■ TASK DESCRIPTION ■
Extract precisely the lines that run from the line containing "128 285 219)" to the end of the records below, with both ends included and pictures omitted.

___ RECORDS PROVIDED ___

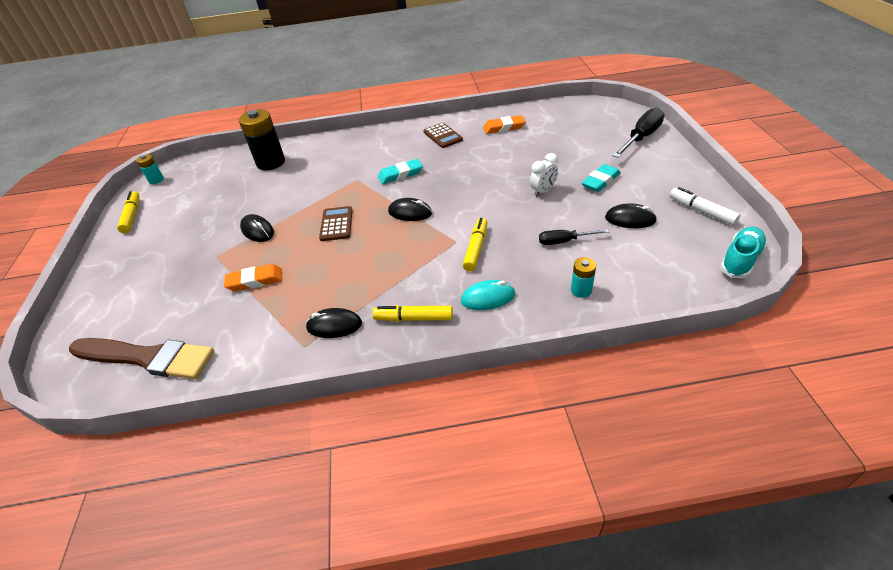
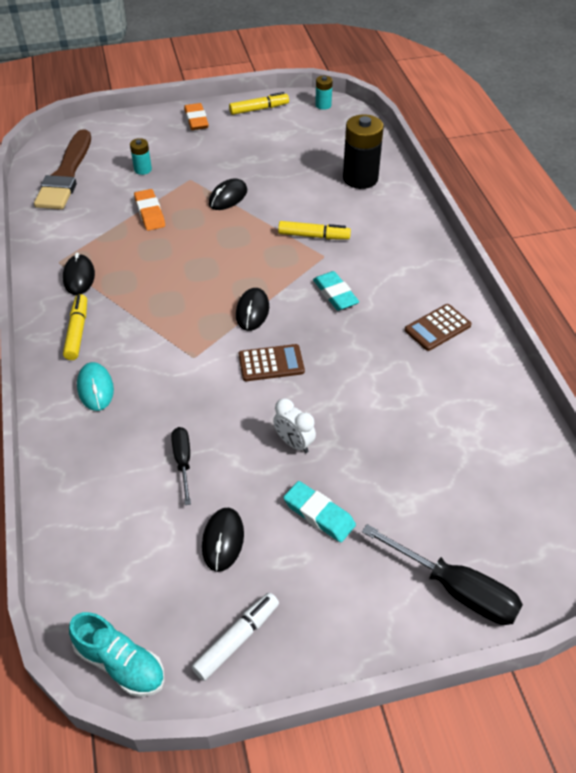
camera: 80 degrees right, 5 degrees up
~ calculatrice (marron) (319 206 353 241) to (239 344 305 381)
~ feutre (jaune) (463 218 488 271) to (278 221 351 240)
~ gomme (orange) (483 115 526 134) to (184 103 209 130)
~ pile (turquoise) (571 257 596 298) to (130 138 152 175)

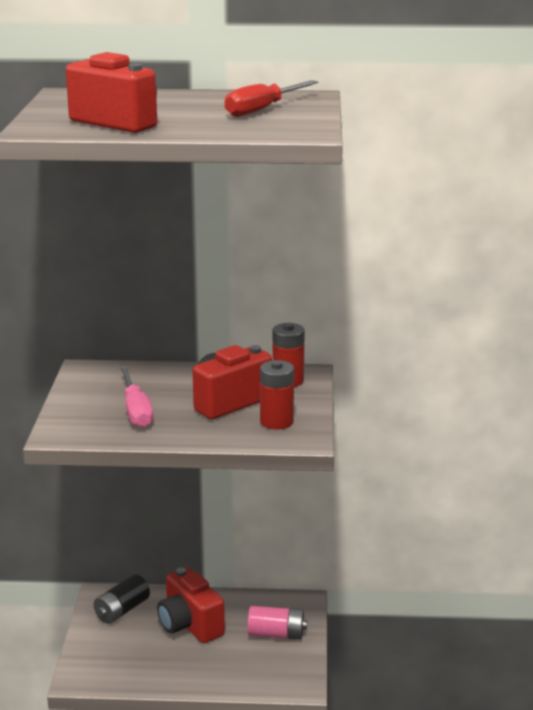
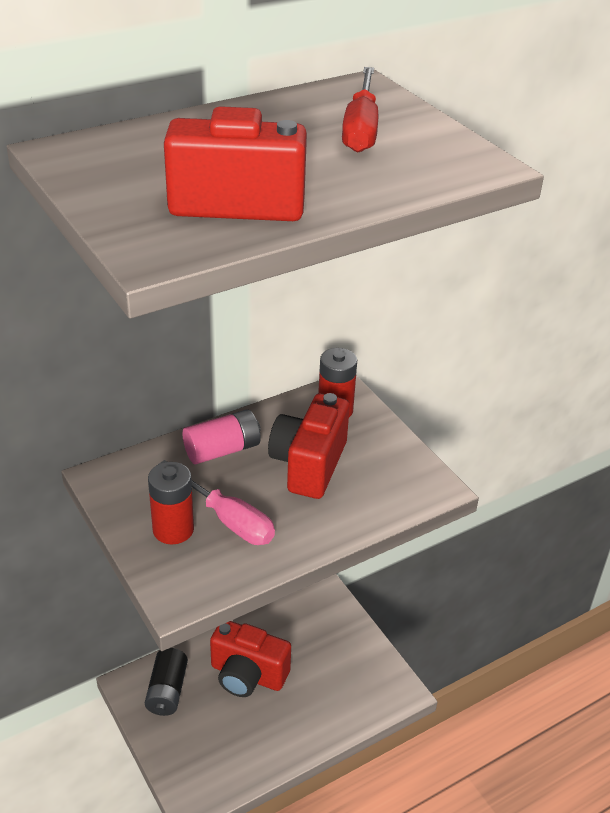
camera: 35 degrees left, 15 degrees up
~ pile (rose) (248 606 307 640) to (183 409 261 464)
~ pile (rouge) (260 360 294 430) to (148 462 194 544)

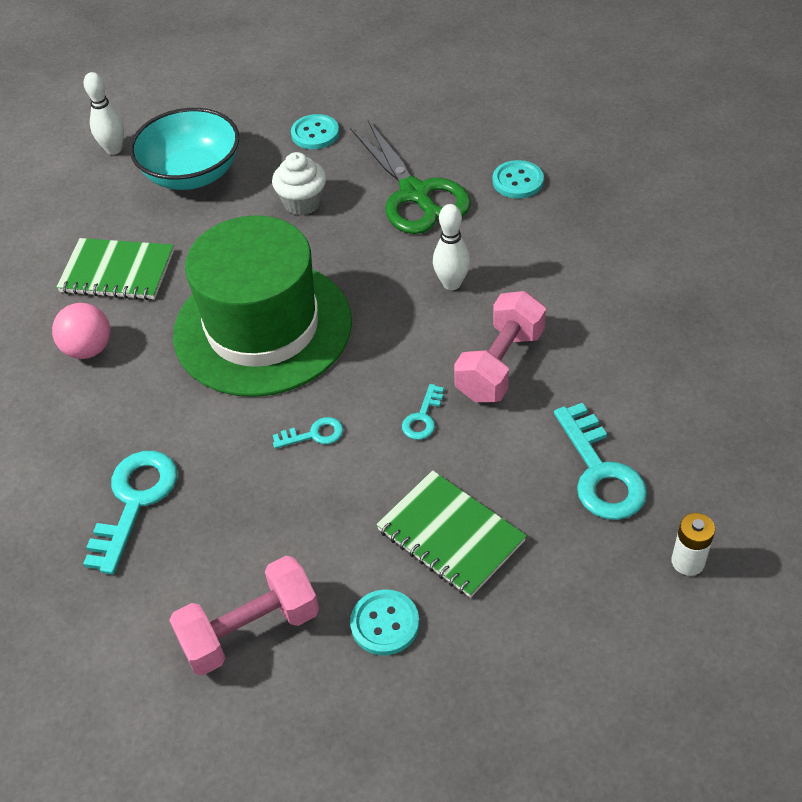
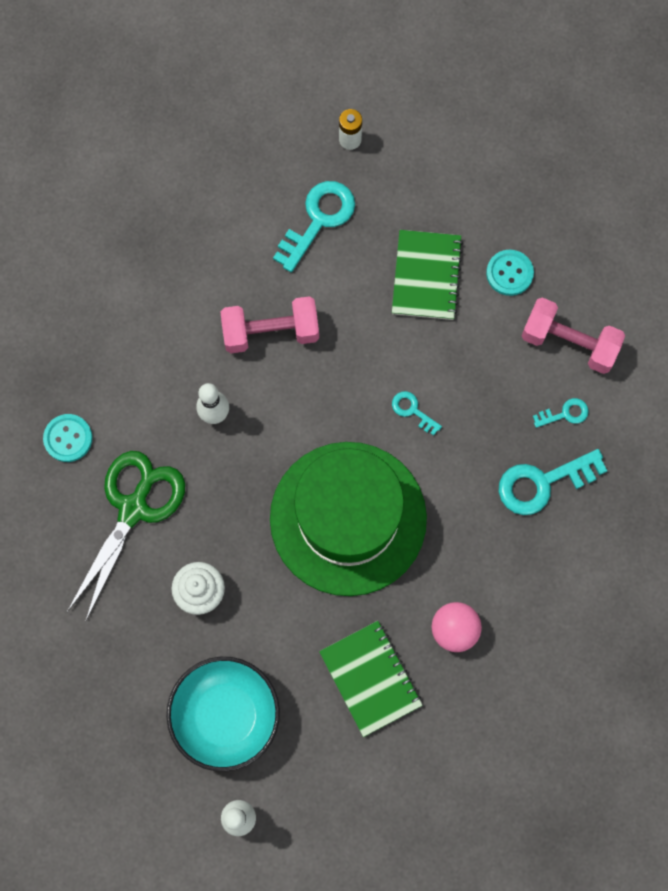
camera: 130 degrees left, 25 degrees up
- bouton (turquoise) (291 114 339 149)
~ clé (turquoise) (402 384 444 440) to (533 398 589 428)

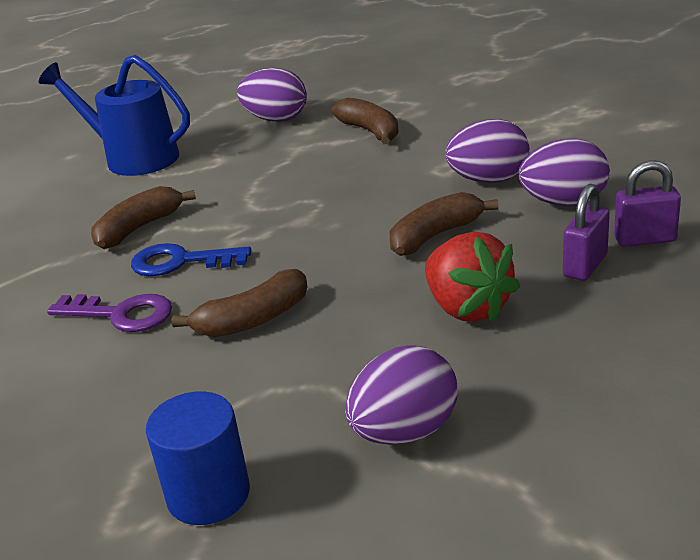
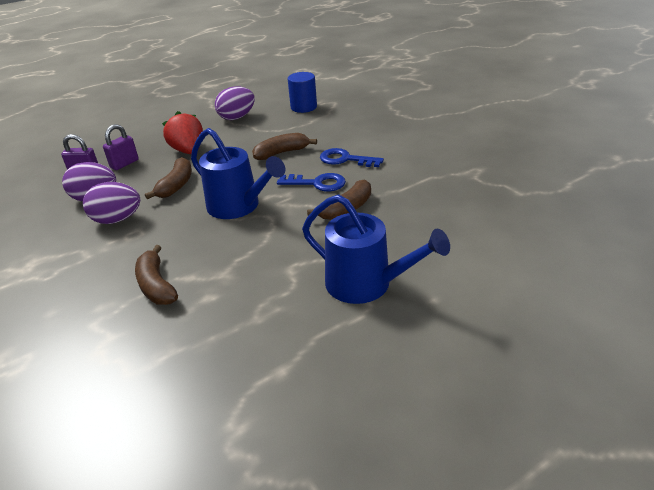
camera: 175 degrees left, 5 degrees up
- œuf (violet) (237 68 307 122)
+ arrosoir (bleu) (191 128 285 219)
~ clé (violet) (47 294 172 332) to clé (bleu) (320 148 384 167)
~ banane (marron) (390 192 498 256) = (145 157 192 199) 45 degrees counterclockwise

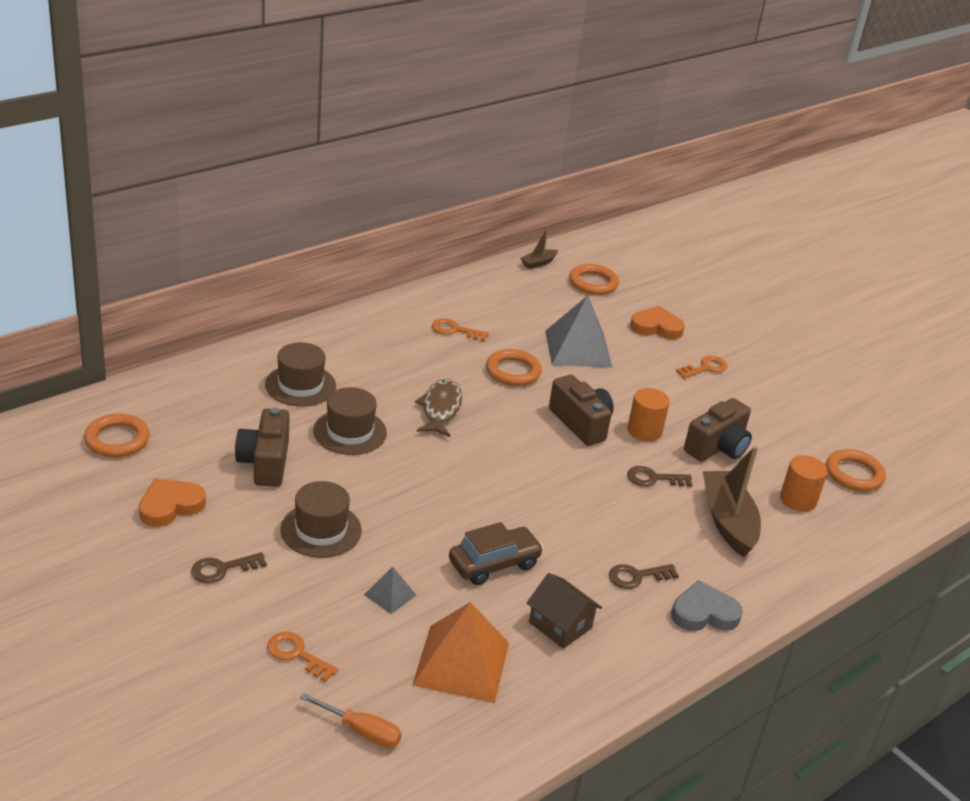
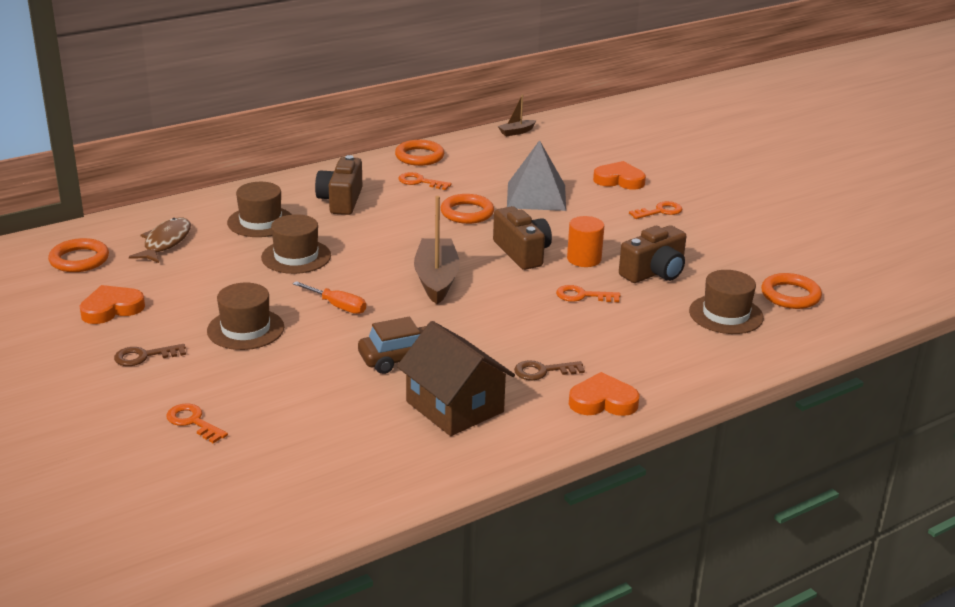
camera: 10 degrees right, 5 degrees down
- pyramide (gris) (364 567 416 614)
- pyramide (orange) (412 602 509 703)
~ appareil photo (marron) (235 408 290 487) to (315 155 362 215)
~ tournevis (orange) (300 693 402 748) to (293 281 366 314)
~ poisson (marron) (415 379 462 437) to (129 218 191 263)
~ anneau (orange) (569 264 619 295) to (395 140 444 166)
~ bateau (marron) (703 446 761 557) to (414 196 460 304)
~ cylindre (orange) (780 455 828 512) to chapeau (marron) (689 270 764 334)
~ clé (marron) (628 466 692 487) to clé (orange) (556 285 620 302)
~ cœur (gris) (671 580 743 631) to cœur (orange) (569 372 640 416)
~ maison (marron) (527 573 602 649) = (397 321 515 436) x1.59

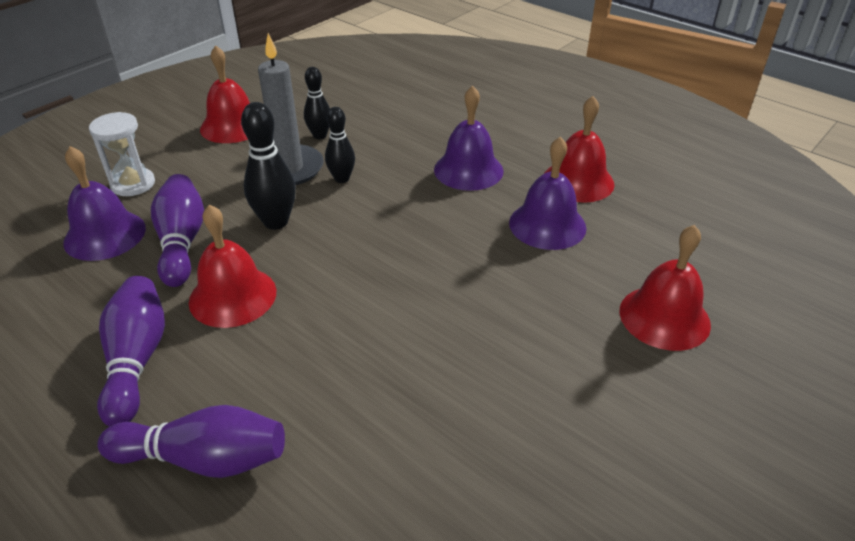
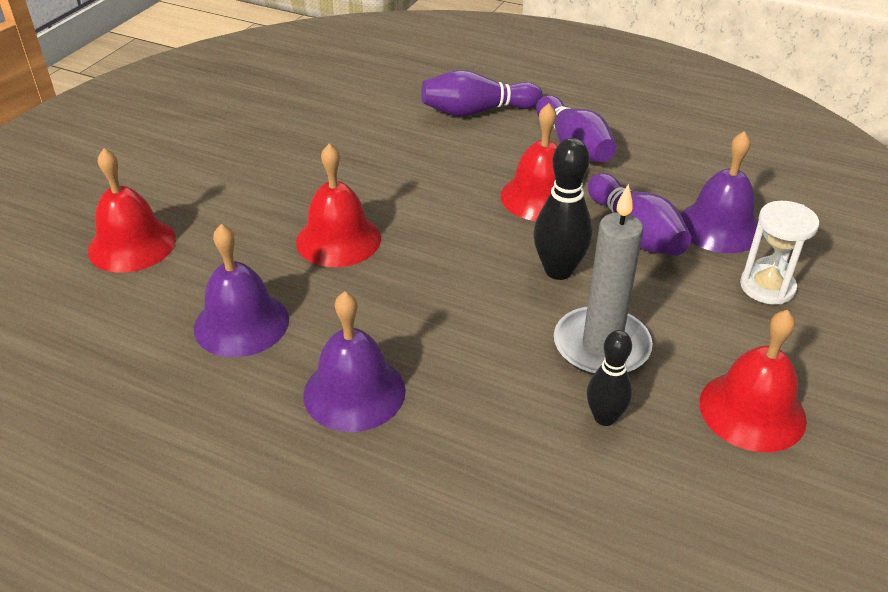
camera: 165 degrees right, 0 degrees up
- quille (noir) (325 107 355 183)
~ cloche (rouge) (544 96 614 203) to (296 144 381 267)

___

■ RESPONSE TO THIS TASK ■
+ arrosoir (bleu) (191 128 285 219)
~ clé (violet) (47 294 172 332) to clé (bleu) (320 148 384 167)
~ banane (marron) (390 192 498 256) = (145 157 192 199) 45 degrees counterclockwise

camera: 10 degrees right, 5 degrees down
- pyramide (gris) (364 567 416 614)
- pyramide (orange) (412 602 509 703)
~ appareil photo (marron) (235 408 290 487) to (315 155 362 215)
~ tournevis (orange) (300 693 402 748) to (293 281 366 314)
~ poisson (marron) (415 379 462 437) to (129 218 191 263)
~ anneau (orange) (569 264 619 295) to (395 140 444 166)
~ bateau (marron) (703 446 761 557) to (414 196 460 304)
~ cylindre (orange) (780 455 828 512) to chapeau (marron) (689 270 764 334)
~ clé (marron) (628 466 692 487) to clé (orange) (556 285 620 302)
~ cœur (gris) (671 580 743 631) to cœur (orange) (569 372 640 416)
~ maison (marron) (527 573 602 649) = (397 321 515 436) x1.59

camera: 165 degrees right, 0 degrees up
- quille (noir) (325 107 355 183)
~ cloche (rouge) (544 96 614 203) to (296 144 381 267)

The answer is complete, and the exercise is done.